::: Supplied material

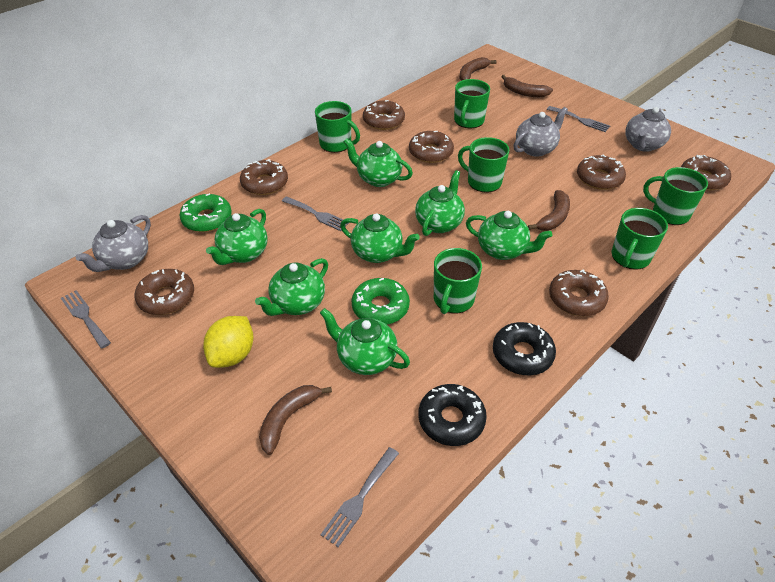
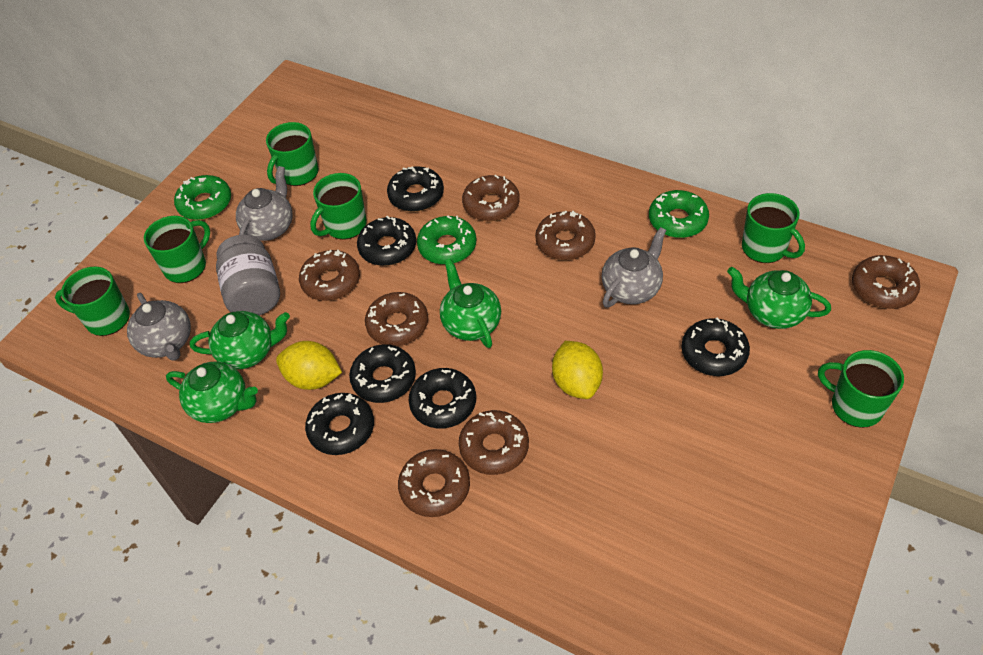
black donut: 2 -> 6
brown banana: 4 -> 0
green donut: 2 -> 3
green teapot: 7 -> 4
grey fork: 4 -> 0
grey jar: 0 -> 1
yellow lemon: 1 -> 2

::::::

**Task goal:** Only the pictures are to be dropped; all other material above must be repeated exactly.

**Result:**
black donut: 2 -> 6
brown banana: 4 -> 0
green donut: 2 -> 3
green teapot: 7 -> 4
grey fork: 4 -> 0
grey jar: 0 -> 1
yellow lemon: 1 -> 2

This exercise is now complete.